++++ Raw data

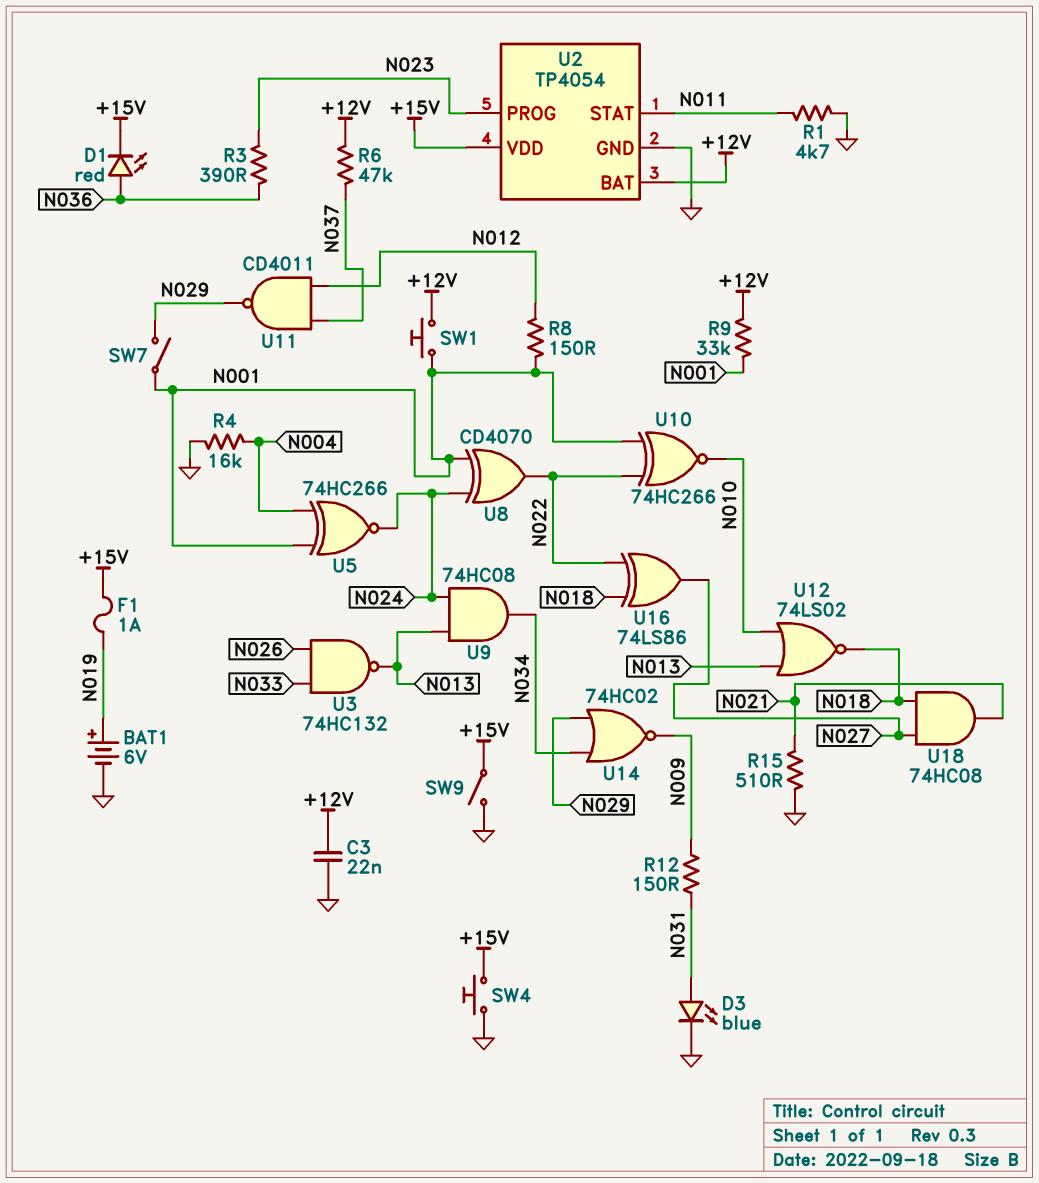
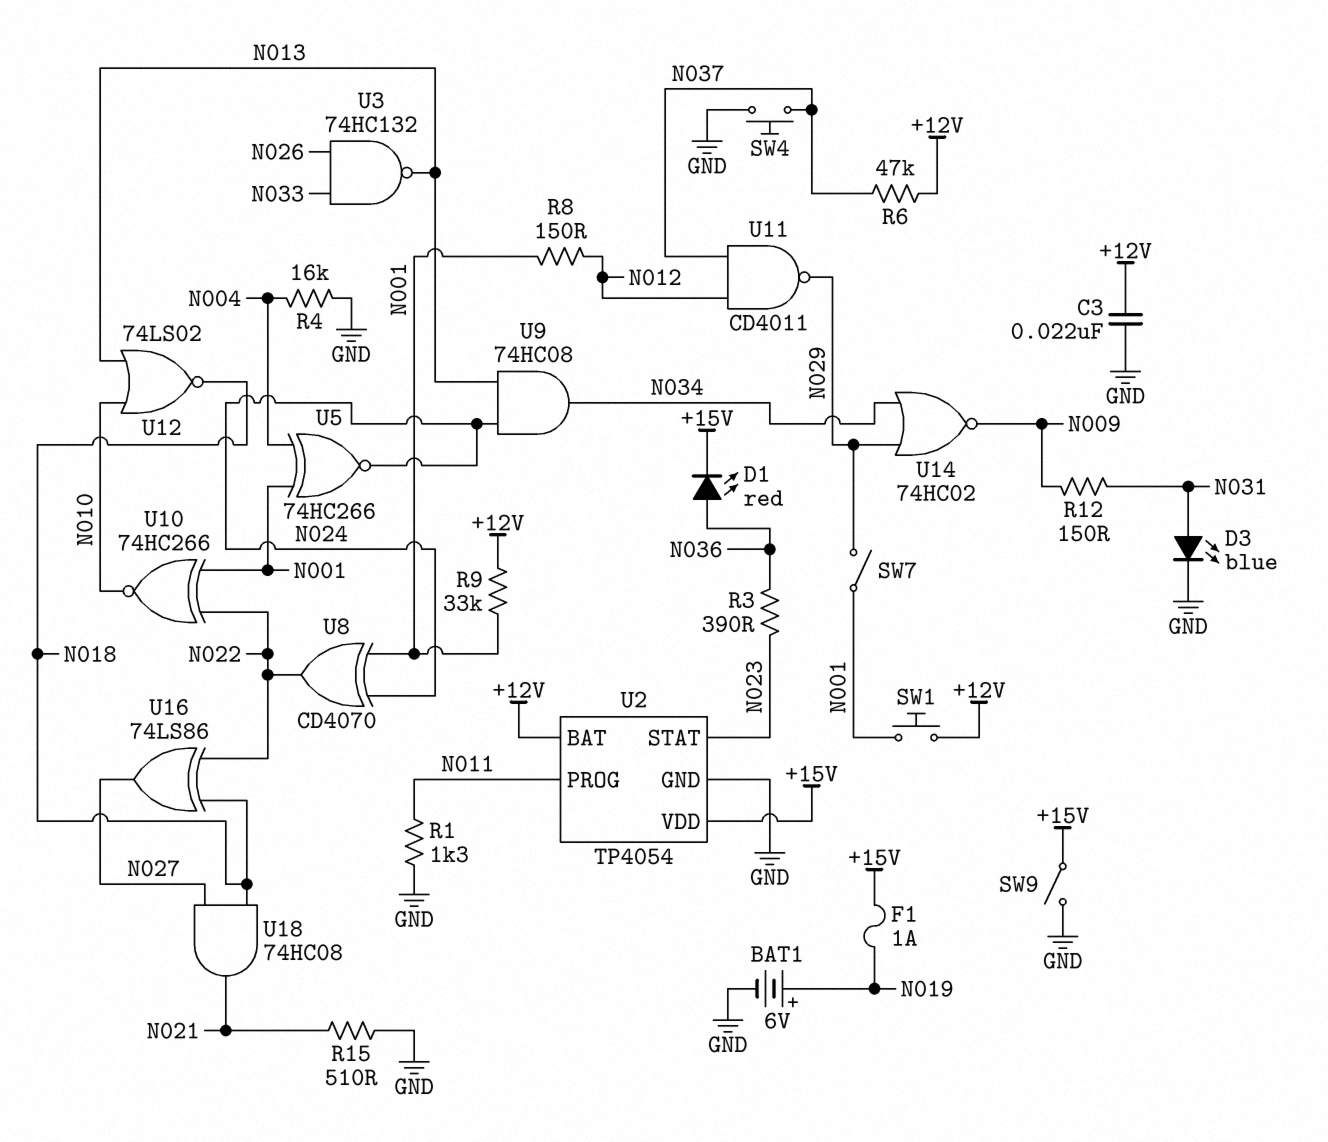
R1: 4.7k (GND, N011) -> 1.3k (GND, N011)
SW4: button (+15V, GND) -> button (GND, N037)
U2 pin PROG: N023 -> N011
U2 pin STAT: N011 -> N023

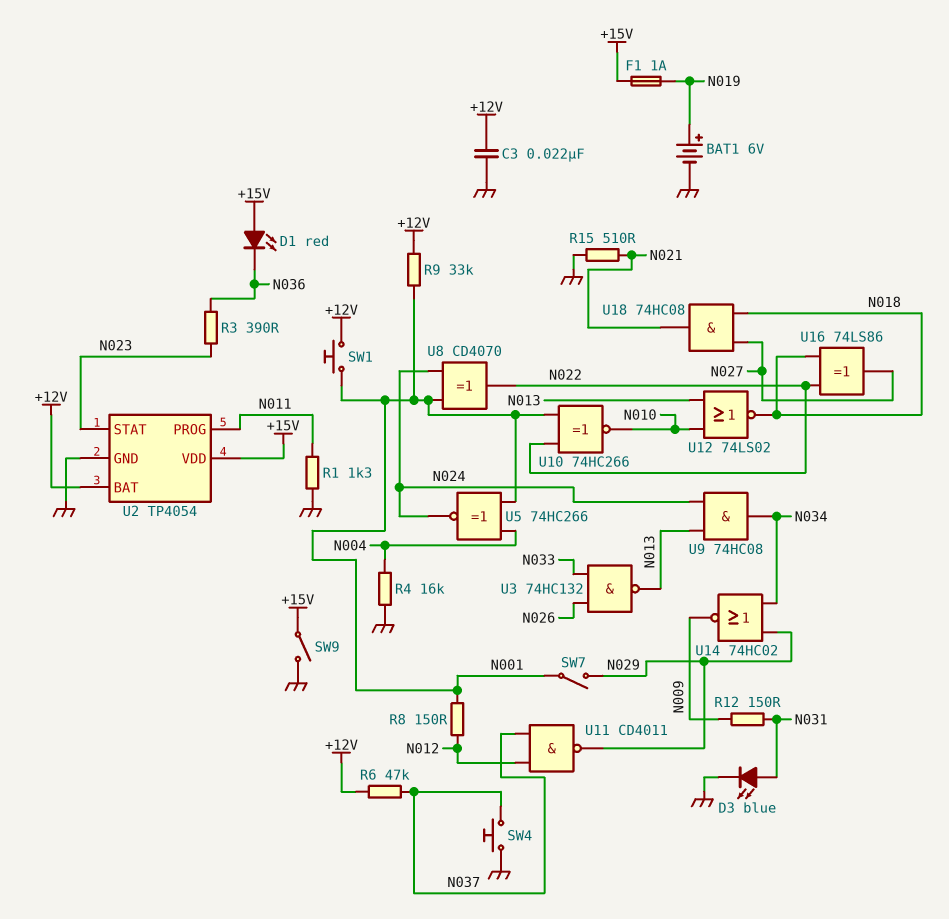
D1: LED red (A N036, K +15V) -> LED red (A +15V, K N036)

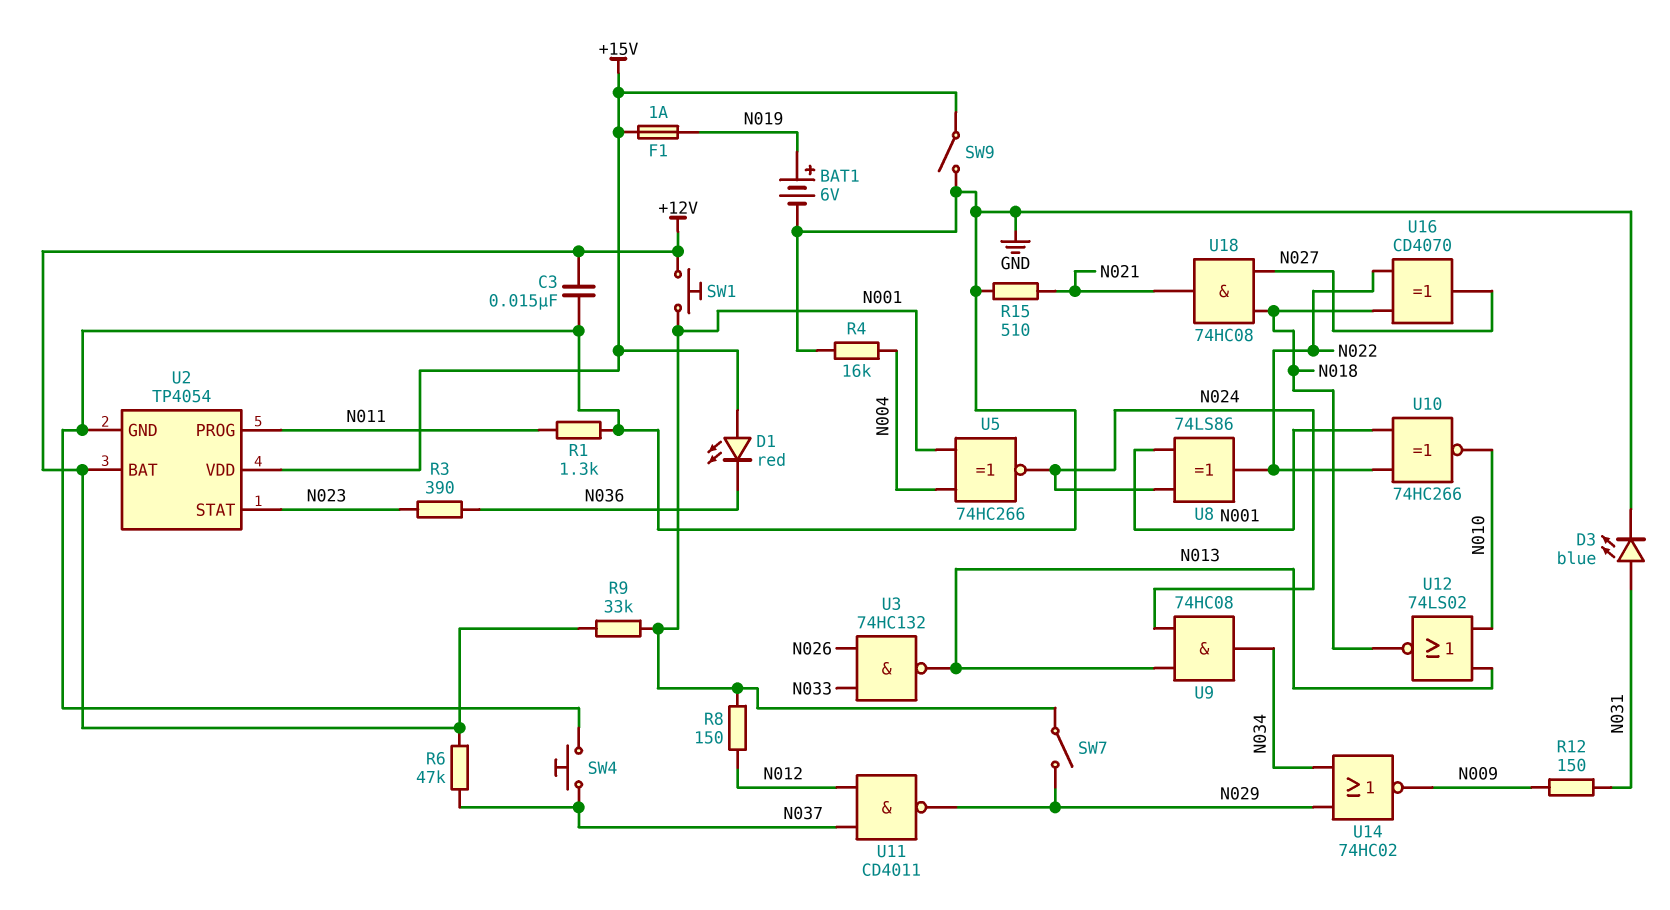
C3: 22nF (+12V, GND) -> 15nF (+12V, GND)
U8: XOR CD4070 (in N001, in N024, out N022) -> XOR 74LS86 (in N001, in N024, out N022)
U16: XOR 74LS86 (in N018, in N022, out N027) -> XOR CD4070 (in N018, in N022, out N027)

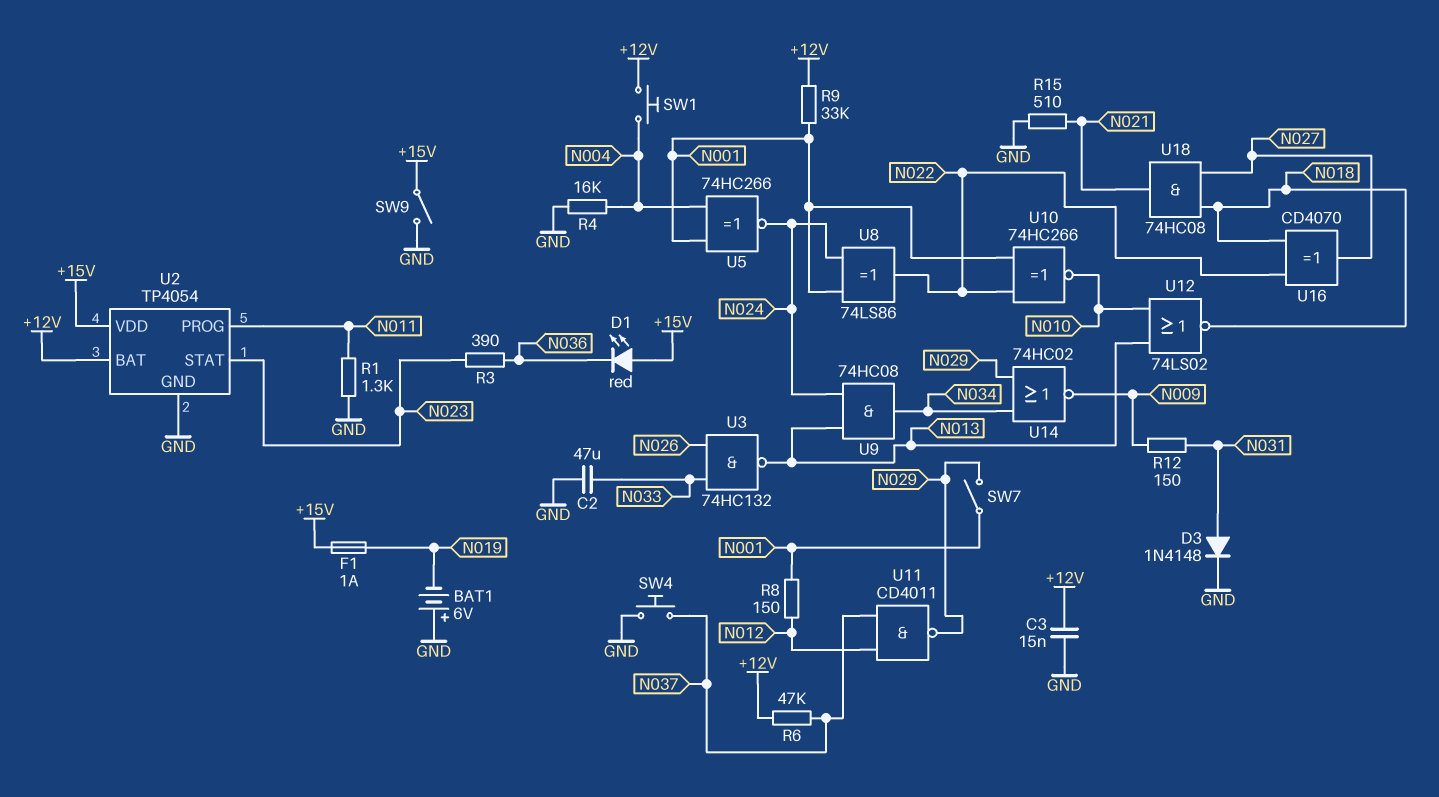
BAT1: 6V (plus N019, minus GND) -> 6V (plus GND, minus N019)
C2: none -> 47uF (GND, N033)
D3: LED blue (A N031, K GND) -> diode 1N4148 (A N031, K GND)
SW1: button (+12V, N001) -> button (+12V, N004)

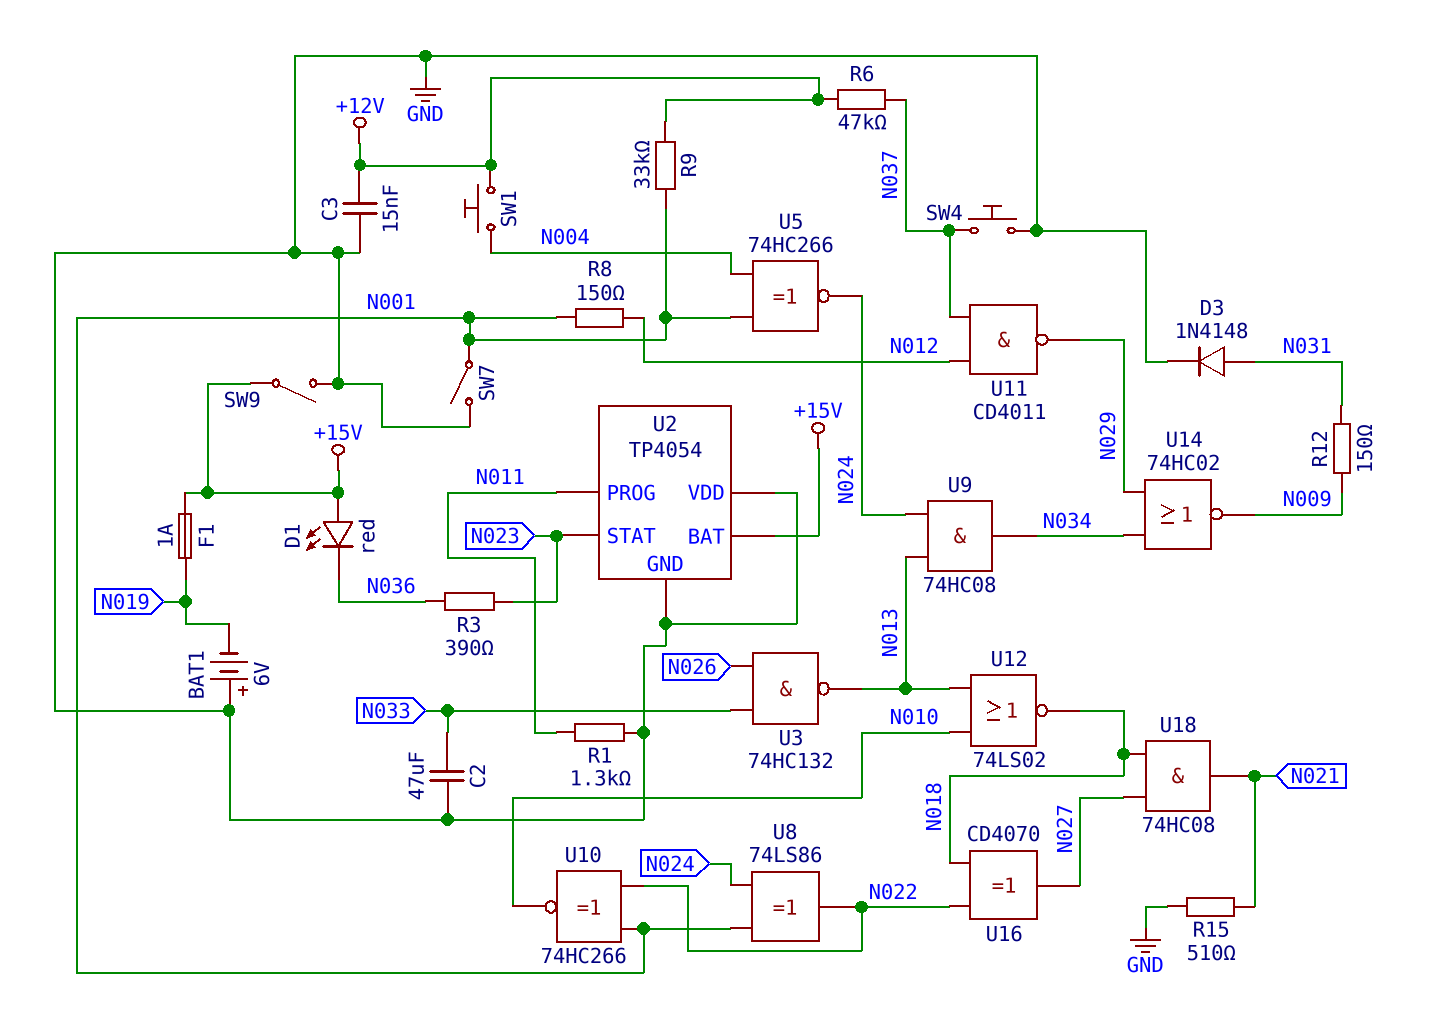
R4: 16k (GND, N004) -> none
SW7: switch (N001, N029) -> switch (GND, N001)
U2 pin BAT: +12V -> +15V
U2 pin VDD: +15V -> GND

++++++++

◆ **Work required**
Once the pictures are removed, reproduce the remaining entries above exactly.

◆ **Answer to the exercise**
R1: 4.7k (GND, N011) -> 1.3k (GND, N011)
SW4: button (+15V, GND) -> button (GND, N037)
U2 pin PROG: N023 -> N011
U2 pin STAT: N011 -> N023

D1: LED red (A N036, K +15V) -> LED red (A +15V, K N036)

C3: 22nF (+12V, GND) -> 15nF (+12V, GND)
U8: XOR CD4070 (in N001, in N024, out N022) -> XOR 74LS86 (in N001, in N024, out N022)
U16: XOR 74LS86 (in N018, in N022, out N027) -> XOR CD4070 (in N018, in N022, out N027)

BAT1: 6V (plus N019, minus GND) -> 6V (plus GND, minus N019)
C2: none -> 47uF (GND, N033)
D3: LED blue (A N031, K GND) -> diode 1N4148 (A N031, K GND)
SW1: button (+12V, N001) -> button (+12V, N004)

R4: 16k (GND, N004) -> none
SW7: switch (N001, N029) -> switch (GND, N001)
U2 pin BAT: +12V -> +15V
U2 pin VDD: +15V -> GND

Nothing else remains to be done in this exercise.